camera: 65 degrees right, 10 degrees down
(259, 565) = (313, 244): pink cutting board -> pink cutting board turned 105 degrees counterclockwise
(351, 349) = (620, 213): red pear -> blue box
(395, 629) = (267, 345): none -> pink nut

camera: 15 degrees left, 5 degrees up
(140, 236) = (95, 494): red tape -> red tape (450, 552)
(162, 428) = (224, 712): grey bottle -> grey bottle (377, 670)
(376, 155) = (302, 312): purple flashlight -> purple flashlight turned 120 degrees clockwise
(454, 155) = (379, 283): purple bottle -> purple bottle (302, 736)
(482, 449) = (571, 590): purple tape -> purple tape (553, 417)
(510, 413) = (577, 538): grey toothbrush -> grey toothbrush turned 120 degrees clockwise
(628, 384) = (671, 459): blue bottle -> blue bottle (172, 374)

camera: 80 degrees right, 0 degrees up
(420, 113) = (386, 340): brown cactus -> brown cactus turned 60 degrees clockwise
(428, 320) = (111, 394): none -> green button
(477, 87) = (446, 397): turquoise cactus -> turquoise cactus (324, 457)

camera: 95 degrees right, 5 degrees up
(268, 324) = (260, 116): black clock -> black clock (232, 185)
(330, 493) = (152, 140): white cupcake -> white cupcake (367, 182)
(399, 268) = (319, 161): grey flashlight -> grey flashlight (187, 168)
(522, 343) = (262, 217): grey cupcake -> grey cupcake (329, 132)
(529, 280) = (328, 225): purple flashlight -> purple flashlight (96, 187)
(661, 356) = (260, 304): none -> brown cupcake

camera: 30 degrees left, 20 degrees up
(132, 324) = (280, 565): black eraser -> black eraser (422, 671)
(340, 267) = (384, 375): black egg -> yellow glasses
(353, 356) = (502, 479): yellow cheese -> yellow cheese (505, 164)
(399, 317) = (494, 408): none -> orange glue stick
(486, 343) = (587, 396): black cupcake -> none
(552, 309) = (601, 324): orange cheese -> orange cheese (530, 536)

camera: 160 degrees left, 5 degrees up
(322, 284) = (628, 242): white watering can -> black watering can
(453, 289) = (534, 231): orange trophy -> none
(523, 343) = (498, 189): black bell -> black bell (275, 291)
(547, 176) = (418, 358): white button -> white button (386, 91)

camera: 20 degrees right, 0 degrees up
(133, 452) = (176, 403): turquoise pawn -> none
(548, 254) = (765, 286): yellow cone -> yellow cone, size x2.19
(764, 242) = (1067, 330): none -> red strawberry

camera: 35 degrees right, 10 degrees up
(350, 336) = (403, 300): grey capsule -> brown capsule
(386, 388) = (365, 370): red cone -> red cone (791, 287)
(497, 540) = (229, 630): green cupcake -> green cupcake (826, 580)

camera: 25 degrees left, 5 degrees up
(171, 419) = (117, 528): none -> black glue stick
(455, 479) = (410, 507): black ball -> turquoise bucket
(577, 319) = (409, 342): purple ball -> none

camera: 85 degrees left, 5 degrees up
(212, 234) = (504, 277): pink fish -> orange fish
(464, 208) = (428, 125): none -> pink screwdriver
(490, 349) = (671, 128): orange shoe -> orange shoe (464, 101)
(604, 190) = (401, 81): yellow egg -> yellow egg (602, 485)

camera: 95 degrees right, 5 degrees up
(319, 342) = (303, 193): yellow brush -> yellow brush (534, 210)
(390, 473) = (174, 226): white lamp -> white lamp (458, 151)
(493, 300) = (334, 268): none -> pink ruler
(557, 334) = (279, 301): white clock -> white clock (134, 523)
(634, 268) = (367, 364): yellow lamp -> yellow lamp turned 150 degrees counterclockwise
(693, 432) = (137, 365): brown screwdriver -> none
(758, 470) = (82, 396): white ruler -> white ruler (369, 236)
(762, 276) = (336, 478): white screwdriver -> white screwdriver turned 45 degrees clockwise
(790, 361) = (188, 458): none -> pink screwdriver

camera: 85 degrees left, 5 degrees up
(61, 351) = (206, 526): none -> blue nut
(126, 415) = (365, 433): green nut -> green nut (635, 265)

--------------------------------------------------

Type out exactly the span of lines from the one with "(577, 319) = (409, 342): purple ball -> none" to the end of the material above, counting both end lines, and nothing else.

(577, 319) = (409, 342): purple ball -> none

camera: 85 degrees left, 5 degrees up
(212, 234) = (504, 277): pink fish -> orange fish
(464, 208) = (428, 125): none -> pink screwdriver
(490, 349) = (671, 128): orange shoe -> orange shoe (464, 101)
(604, 190) = (401, 81): yellow egg -> yellow egg (602, 485)

camera: 95 degrees right, 5 degrees up
(319, 342) = (303, 193): yellow brush -> yellow brush (534, 210)
(390, 473) = (174, 226): white lamp -> white lamp (458, 151)
(493, 300) = (334, 268): none -> pink ruler
(557, 334) = (279, 301): white clock -> white clock (134, 523)
(634, 268) = (367, 364): yellow lamp -> yellow lamp turned 150 degrees counterclockwise
(693, 432) = (137, 365): brown screwdriver -> none
(758, 470) = (82, 396): white ruler -> white ruler (369, 236)
(762, 276) = (336, 478): white screwdriver -> white screwdriver turned 45 degrees clockwise
(790, 361) = (188, 458): none -> pink screwdriver

camera: 85 degrees left, 5 degrees up
(61, 351) = (206, 526): none -> blue nut
(126, 415) = (365, 433): green nut -> green nut (635, 265)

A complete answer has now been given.